If a line of the entries below includes the word "AGND", it counts; state the total and nothing further.

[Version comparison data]
● ● ● ●
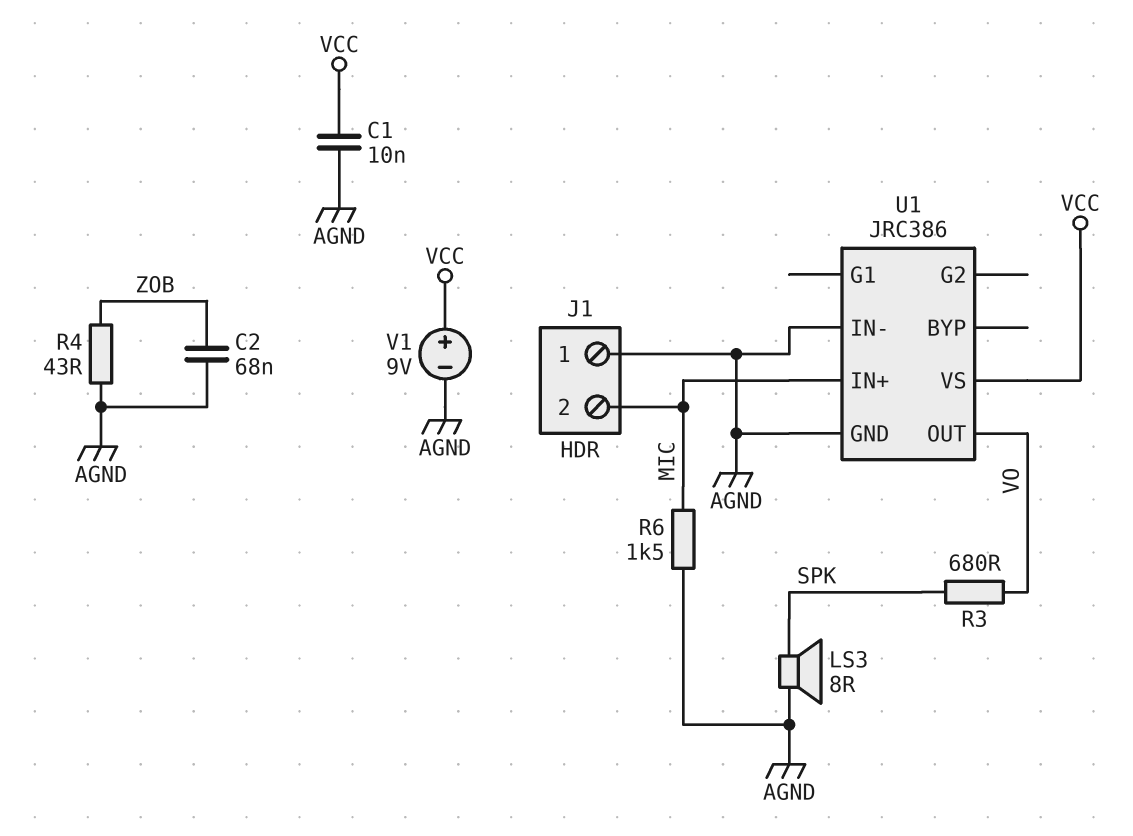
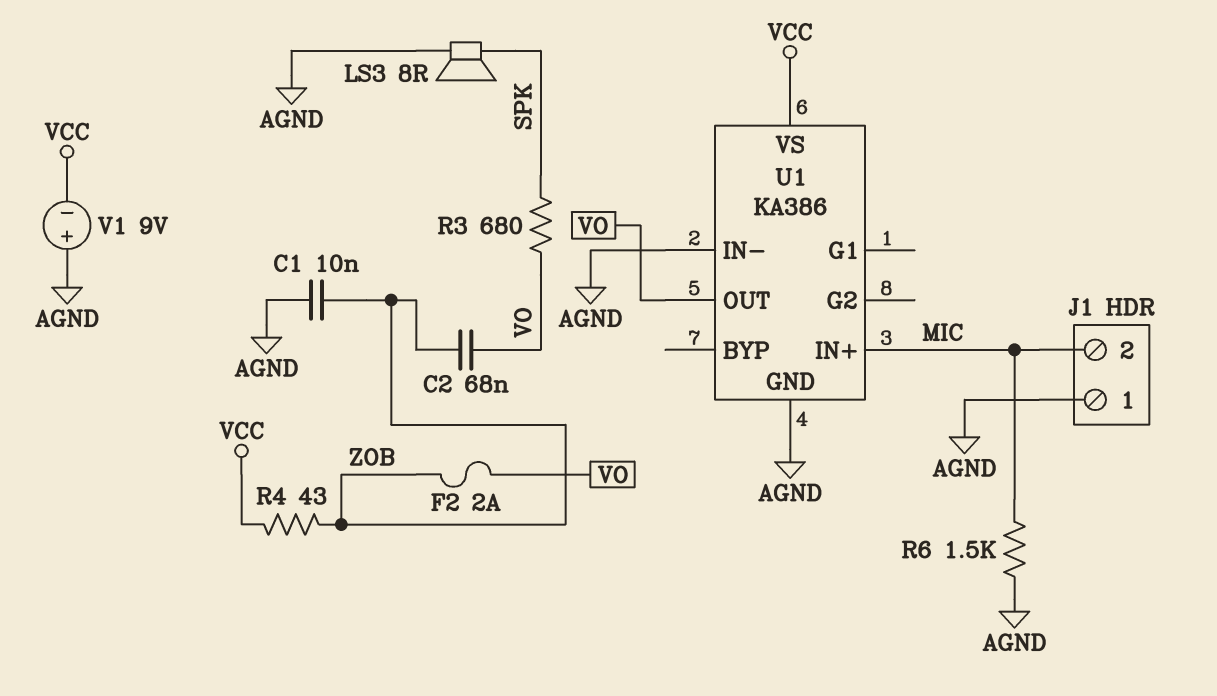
C1: 10nF (AGND, VCC) -> 10nF (AGND, ZOB)
C2: 68nF (AGND, ZOB) -> 68nF (VO, ZOB)
F2: none -> 2A (VO, ZOB)
R4: 43 (AGND, ZOB) -> 43 (VCC, ZOB)
U1: JRC386 -> KA386
V1: 9V (plus VCC, minus AGND) -> 9V (plus AGND, minus VCC)

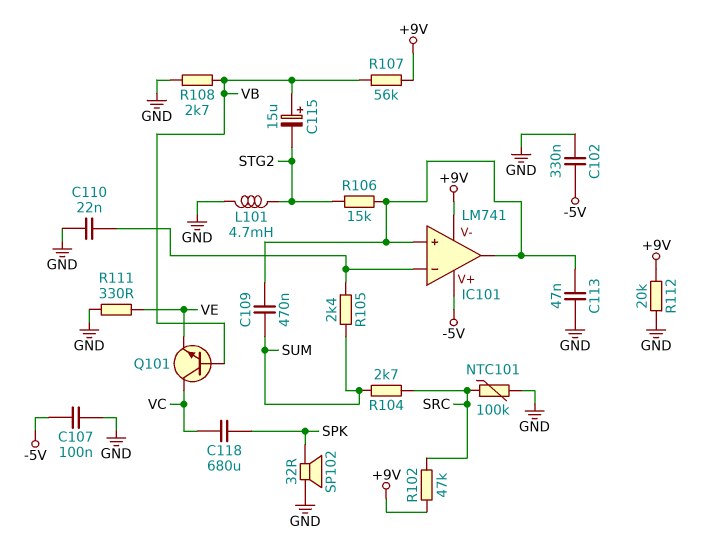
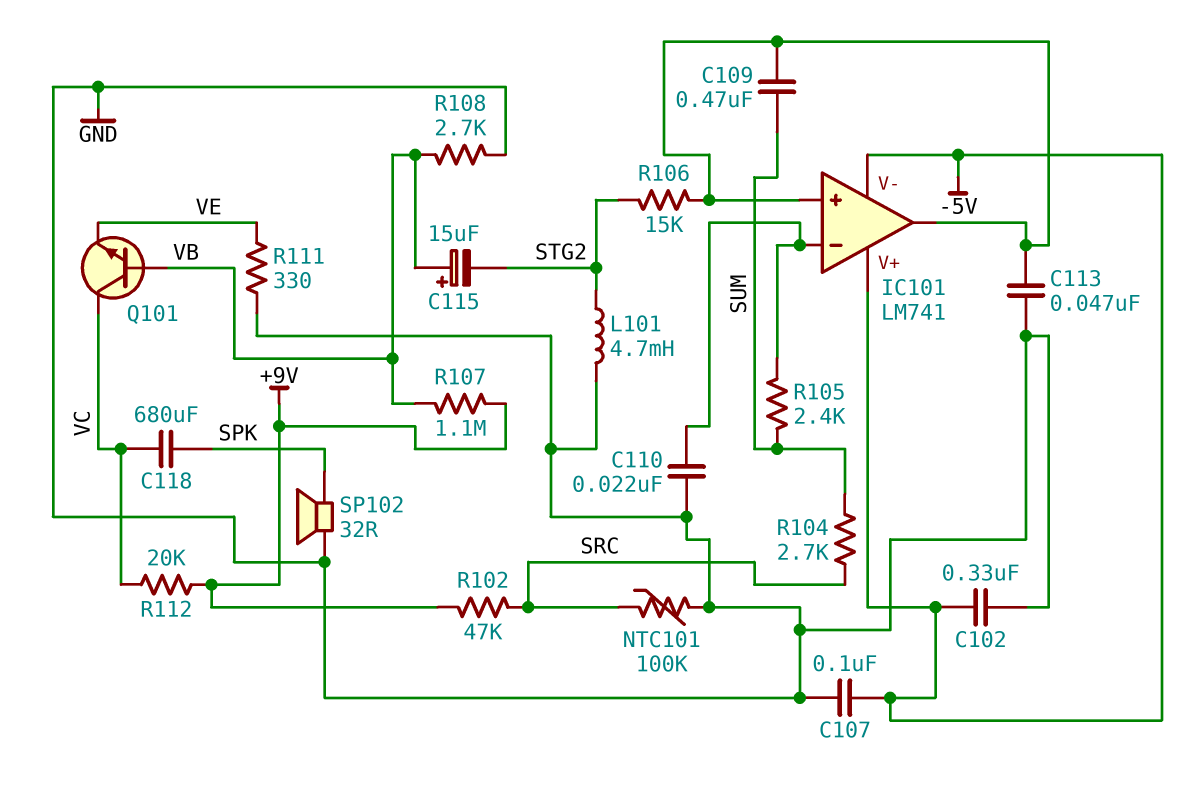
IC101 pin V-: +9V -> -5V
R107: 56k (+9V, VB) -> 1.1M (+9V, VB)
R112: 20k (+9V, GND) -> 20k (+9V, VC)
● ● ● ●
### Response box
4